Activity | If a line in the data below includes the string "turned", please return a copy of it.

Data in this exercise: Begin

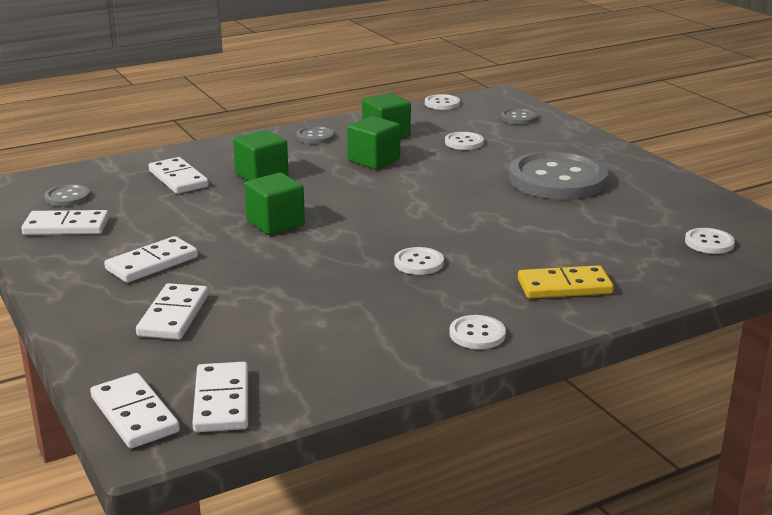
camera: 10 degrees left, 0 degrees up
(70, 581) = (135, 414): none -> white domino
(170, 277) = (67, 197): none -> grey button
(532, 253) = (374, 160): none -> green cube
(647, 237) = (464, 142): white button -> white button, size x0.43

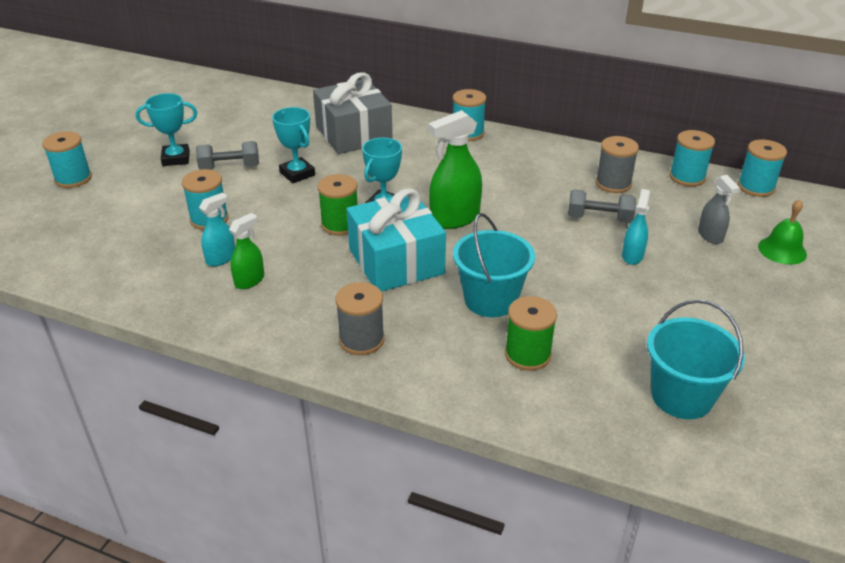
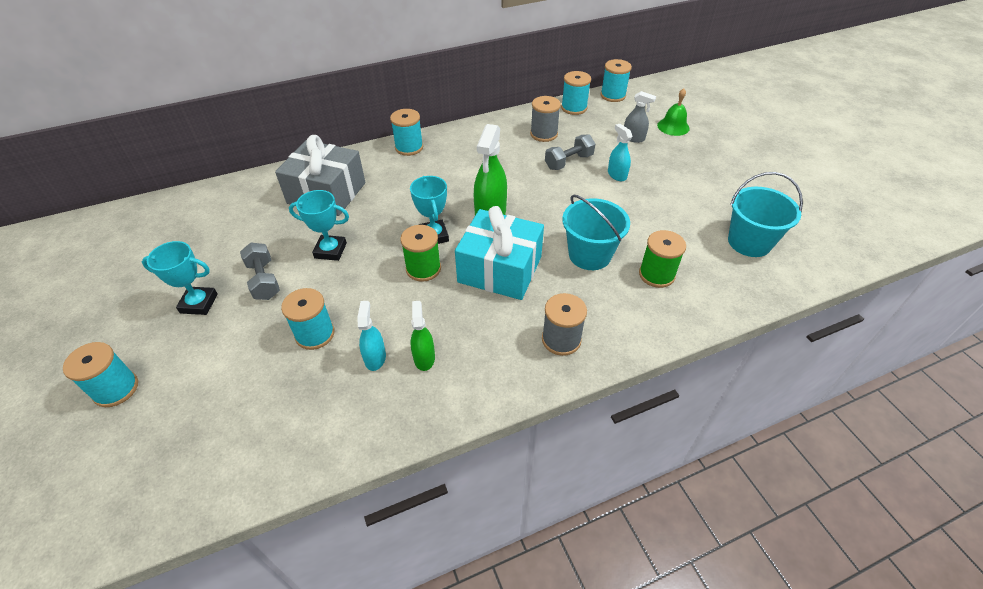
camera: 45 degrees left, 10 degrees up
(176, 158) = (199, 303): turquoise trophy -> turquoise trophy turned 60 degrees clockwise
(230, 167) = (264, 280): grey dumbbell -> grey dumbbell turned 60 degrees counterclockwise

Data in this exercise: End

Solution |
(176, 158) = (199, 303): turquoise trophy -> turquoise trophy turned 60 degrees clockwise
(230, 167) = (264, 280): grey dumbbell -> grey dumbbell turned 60 degrees counterclockwise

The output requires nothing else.